▸ **To do**
When the line containing "U1: NOT (in" is found in the data below, copy it and each line after it through the line containing "U7: buffer (in", exactly and with no others.

▸ **Data for this task**

[Start of section]

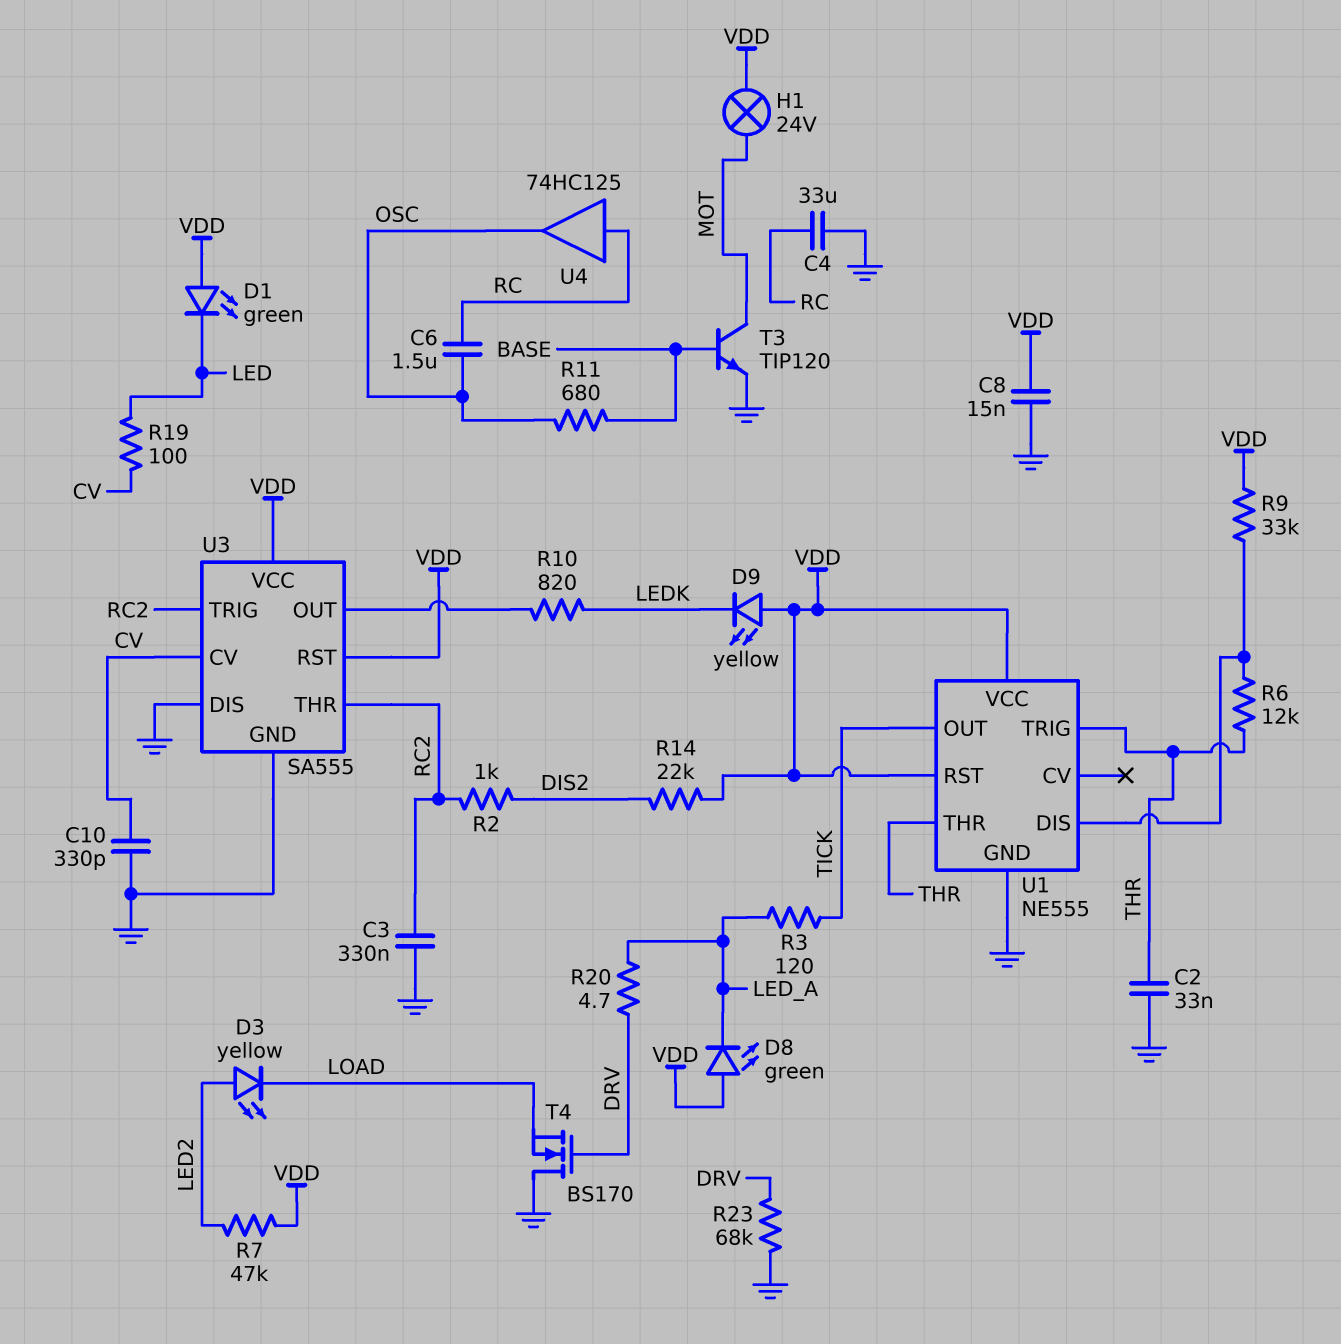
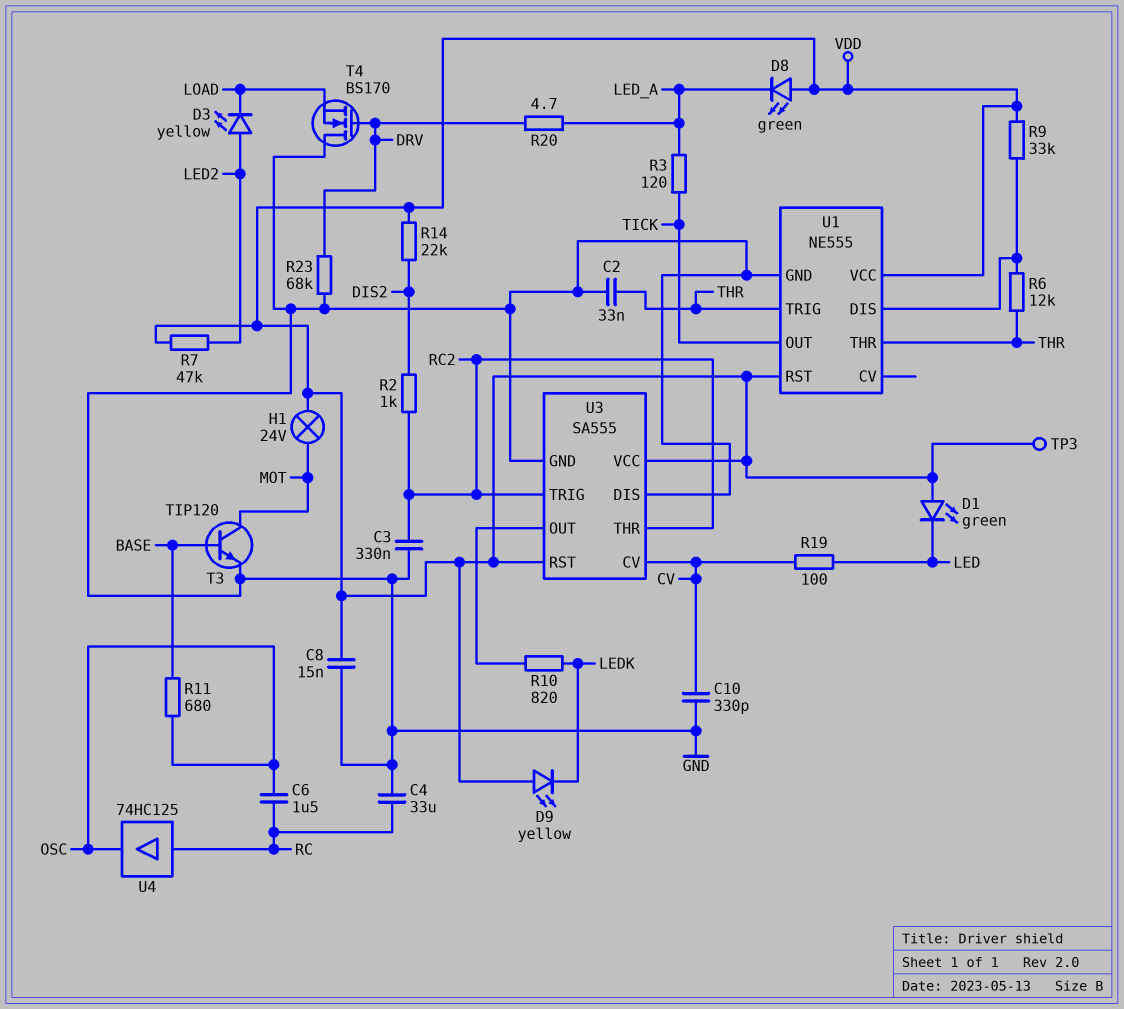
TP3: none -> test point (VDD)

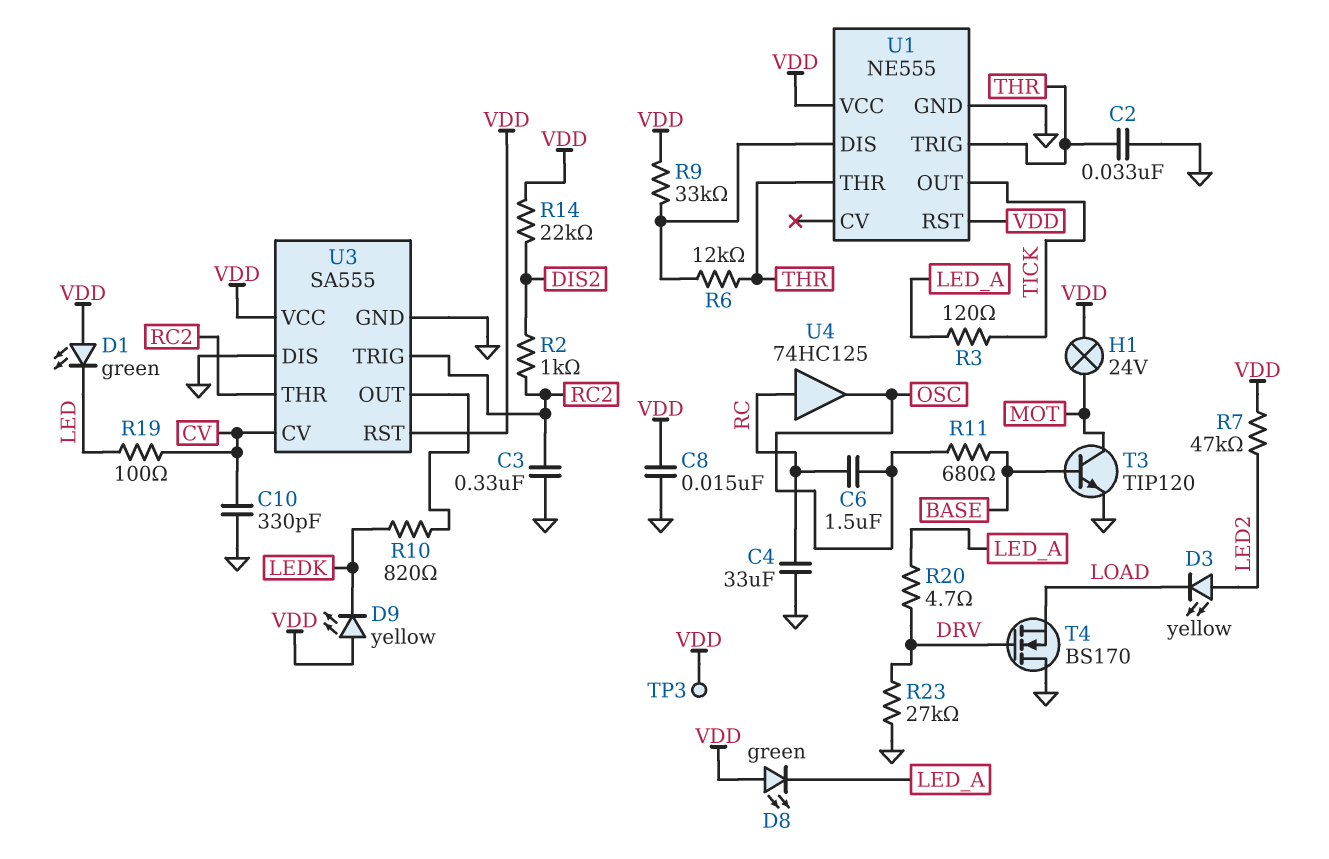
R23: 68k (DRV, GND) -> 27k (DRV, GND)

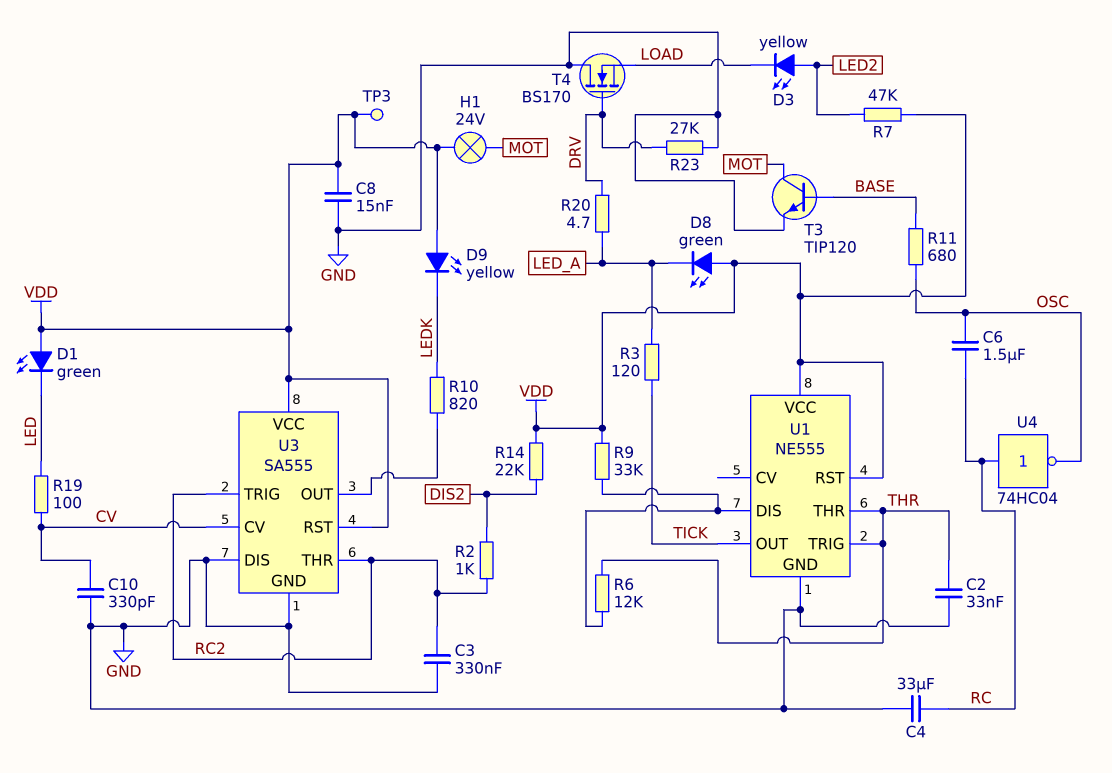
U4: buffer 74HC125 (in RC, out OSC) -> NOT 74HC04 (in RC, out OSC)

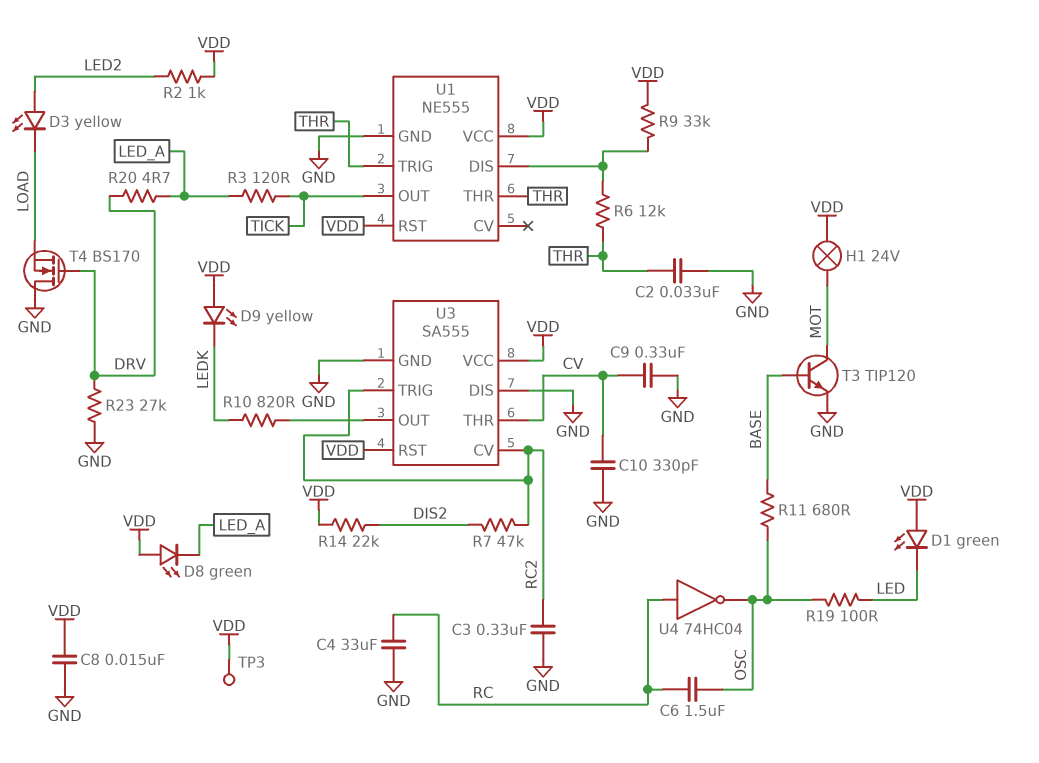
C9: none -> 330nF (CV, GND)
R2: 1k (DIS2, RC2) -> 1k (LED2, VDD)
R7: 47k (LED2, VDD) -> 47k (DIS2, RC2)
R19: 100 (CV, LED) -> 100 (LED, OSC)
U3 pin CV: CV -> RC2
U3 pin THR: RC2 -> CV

[End of section]
[Start of section]

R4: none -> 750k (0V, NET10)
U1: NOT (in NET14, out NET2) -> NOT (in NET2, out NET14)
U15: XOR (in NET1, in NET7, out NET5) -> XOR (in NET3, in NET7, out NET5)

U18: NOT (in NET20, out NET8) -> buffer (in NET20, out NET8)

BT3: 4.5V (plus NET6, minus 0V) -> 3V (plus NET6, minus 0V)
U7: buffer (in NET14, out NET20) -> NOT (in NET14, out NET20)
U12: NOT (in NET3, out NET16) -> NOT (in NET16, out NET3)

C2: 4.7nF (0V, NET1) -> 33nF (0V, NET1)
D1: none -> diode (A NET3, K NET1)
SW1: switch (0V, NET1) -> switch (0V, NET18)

[End of section]

▸ **Reply**
U1: NOT (in NET14, out NET2) -> NOT (in NET2, out NET14)
U15: XOR (in NET1, in NET7, out NET5) -> XOR (in NET3, in NET7, out NET5)

U18: NOT (in NET20, out NET8) -> buffer (in NET20, out NET8)

BT3: 4.5V (plus NET6, minus 0V) -> 3V (plus NET6, minus 0V)
U7: buffer (in NET14, out NET20) -> NOT (in NET14, out NET20)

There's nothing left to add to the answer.